● **Task description**: All of the data must be returned exactly as given.
*** Data
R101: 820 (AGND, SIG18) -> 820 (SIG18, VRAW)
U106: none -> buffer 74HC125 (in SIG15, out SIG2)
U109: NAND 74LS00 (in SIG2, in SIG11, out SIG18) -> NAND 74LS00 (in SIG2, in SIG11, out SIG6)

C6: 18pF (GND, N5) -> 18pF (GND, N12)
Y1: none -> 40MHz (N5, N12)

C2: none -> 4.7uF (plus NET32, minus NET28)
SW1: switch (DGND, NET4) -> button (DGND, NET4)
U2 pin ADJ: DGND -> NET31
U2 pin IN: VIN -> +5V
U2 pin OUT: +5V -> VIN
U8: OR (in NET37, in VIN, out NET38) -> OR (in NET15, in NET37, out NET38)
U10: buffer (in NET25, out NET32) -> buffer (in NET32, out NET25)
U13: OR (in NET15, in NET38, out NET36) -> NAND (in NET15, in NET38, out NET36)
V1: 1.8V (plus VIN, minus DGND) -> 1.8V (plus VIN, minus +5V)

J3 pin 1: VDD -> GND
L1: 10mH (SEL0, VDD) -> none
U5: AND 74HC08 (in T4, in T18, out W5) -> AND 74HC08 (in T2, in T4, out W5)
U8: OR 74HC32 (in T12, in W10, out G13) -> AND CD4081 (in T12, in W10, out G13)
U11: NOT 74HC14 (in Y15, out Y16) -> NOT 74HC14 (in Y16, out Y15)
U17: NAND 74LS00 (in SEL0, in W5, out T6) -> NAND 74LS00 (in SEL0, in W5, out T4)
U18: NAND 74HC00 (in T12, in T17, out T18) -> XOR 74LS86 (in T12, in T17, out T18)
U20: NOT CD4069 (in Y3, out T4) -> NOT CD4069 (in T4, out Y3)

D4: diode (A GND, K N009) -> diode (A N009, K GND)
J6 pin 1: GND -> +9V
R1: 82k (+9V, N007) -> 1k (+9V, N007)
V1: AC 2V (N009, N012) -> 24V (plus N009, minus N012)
******
● **Answer to the problem**:
R101: 820 (AGND, SIG18) -> 820 (SIG18, VRAW)
U106: none -> buffer 74HC125 (in SIG15, out SIG2)
U109: NAND 74LS00 (in SIG2, in SIG11, out SIG18) -> NAND 74LS00 (in SIG2, in SIG11, out SIG6)

C6: 18pF (GND, N5) -> 18pF (GND, N12)
Y1: none -> 40MHz (N5, N12)

C2: none -> 4.7uF (plus NET32, minus NET28)
SW1: switch (DGND, NET4) -> button (DGND, NET4)
U2 pin ADJ: DGND -> NET31
U2 pin IN: VIN -> +5V
U2 pin OUT: +5V -> VIN
U8: OR (in NET37, in VIN, out NET38) -> OR (in NET15, in NET37, out NET38)
U10: buffer (in NET25, out NET32) -> buffer (in NET32, out NET25)
U13: OR (in NET15, in NET38, out NET36) -> NAND (in NET15, in NET38, out NET36)
V1: 1.8V (plus VIN, minus DGND) -> 1.8V (plus VIN, minus +5V)

J3 pin 1: VDD -> GND
L1: 10mH (SEL0, VDD) -> none
U5: AND 74HC08 (in T4, in T18, out W5) -> AND 74HC08 (in T2, in T4, out W5)
U8: OR 74HC32 (in T12, in W10, out G13) -> AND CD4081 (in T12, in W10, out G13)
U11: NOT 74HC14 (in Y15, out Y16) -> NOT 74HC14 (in Y16, out Y15)
U17: NAND 74LS00 (in SEL0, in W5, out T6) -> NAND 74LS00 (in SEL0, in W5, out T4)
U18: NAND 74HC00 (in T12, in T17, out T18) -> XOR 74LS86 (in T12, in T17, out T18)
U20: NOT CD4069 (in Y3, out T4) -> NOT CD4069 (in T4, out Y3)

D4: diode (A GND, K N009) -> diode (A N009, K GND)
J6 pin 1: GND -> +9V
R1: 82k (+9V, N007) -> 1k (+9V, N007)
V1: AC 2V (N009, N012) -> 24V (plus N009, minus N012)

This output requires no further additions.